**Recorded data**
== Segment start ==

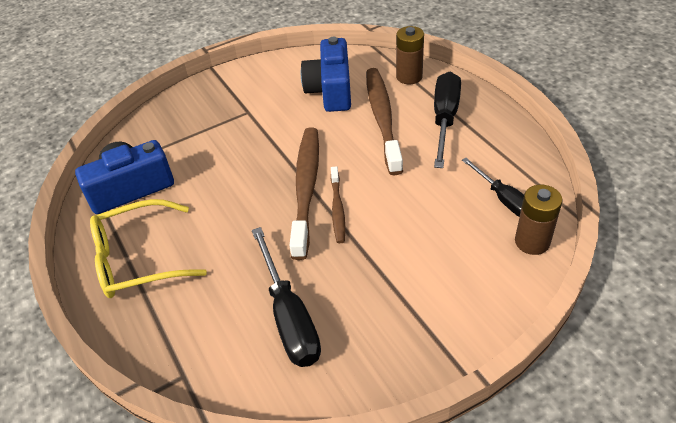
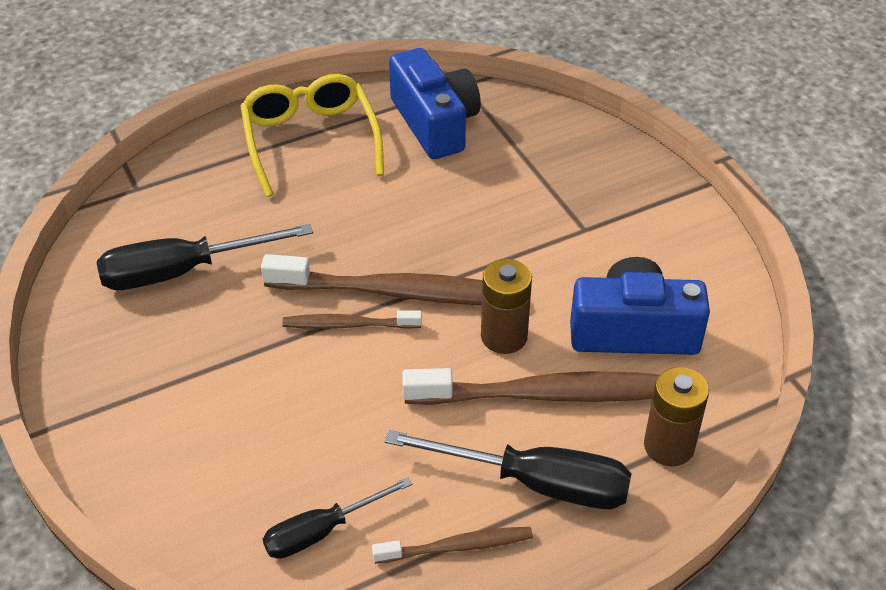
camera: 90 degrees right, 0 degrees up
(494, 144) = (457, 546): none -> brown toothbrush
(532, 242) = (224, 550): brown battery -> brown battery (504, 336)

== Segment end ==

**Work item**
Please return only the lines from the one with "(494, 144) = (457, 546): none" through the end of the listing, each exactly as written, first and last included.

**Expected output**
(494, 144) = (457, 546): none -> brown toothbrush
(532, 242) = (224, 550): brown battery -> brown battery (504, 336)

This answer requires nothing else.